**WORK TO BE COMPLETED:** Go through the data below and count every line that has the word "light". Return only the count.

Dataset entries:
[Start of section]
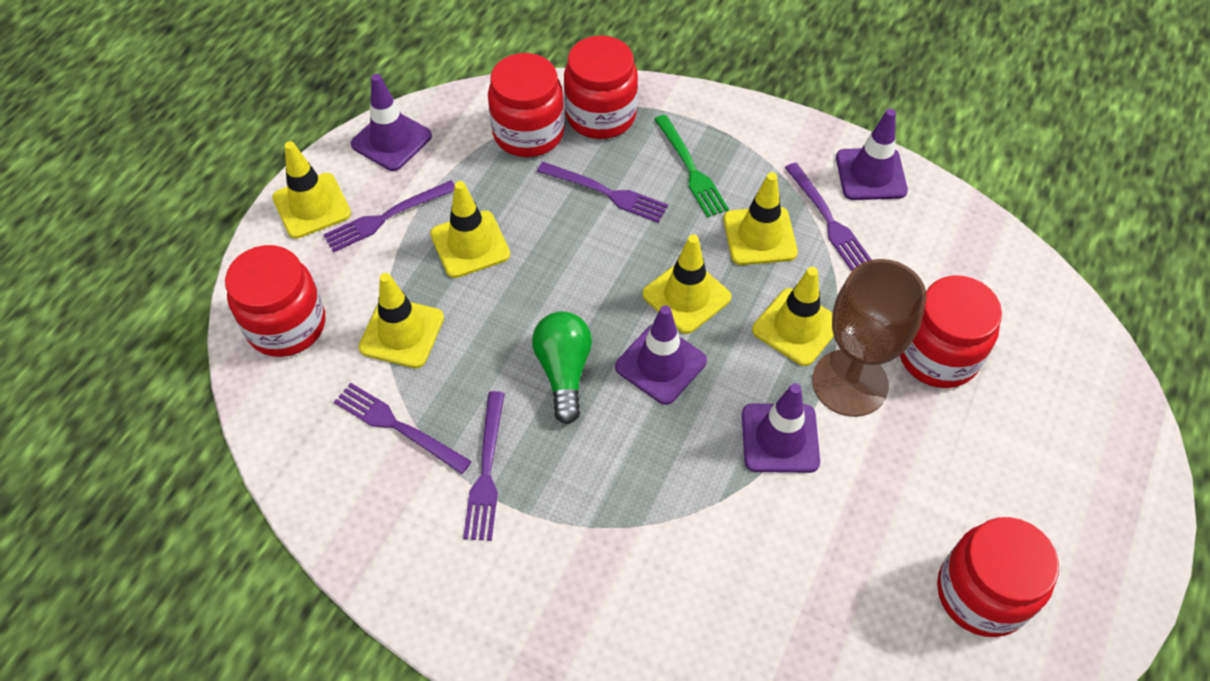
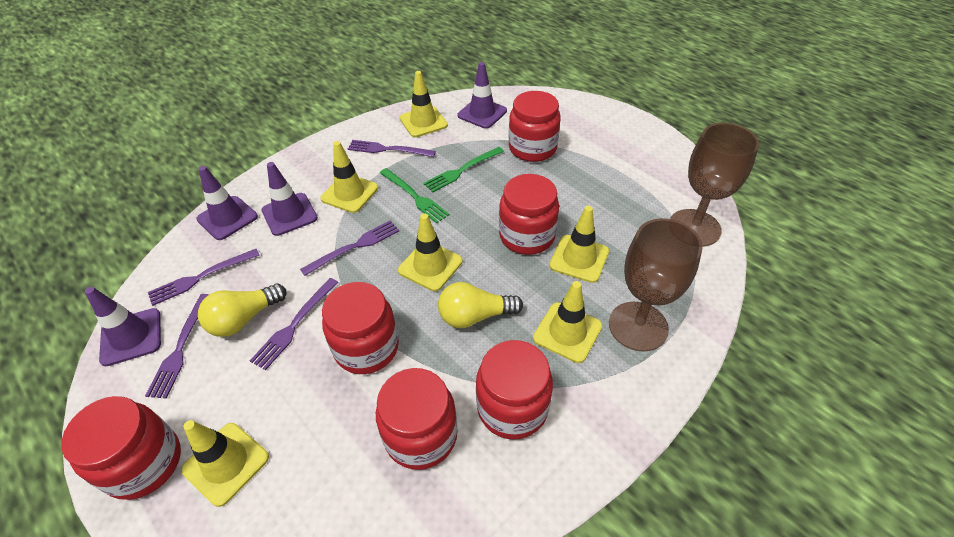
brown goblet: 1 -> 2
green fork: 1 -> 2
green light bulb: 1 -> 0
red jar: 5 -> 6
yellow light bulb: 0 -> 2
[End of section]
**ANSWER TO THIS TASK:** 2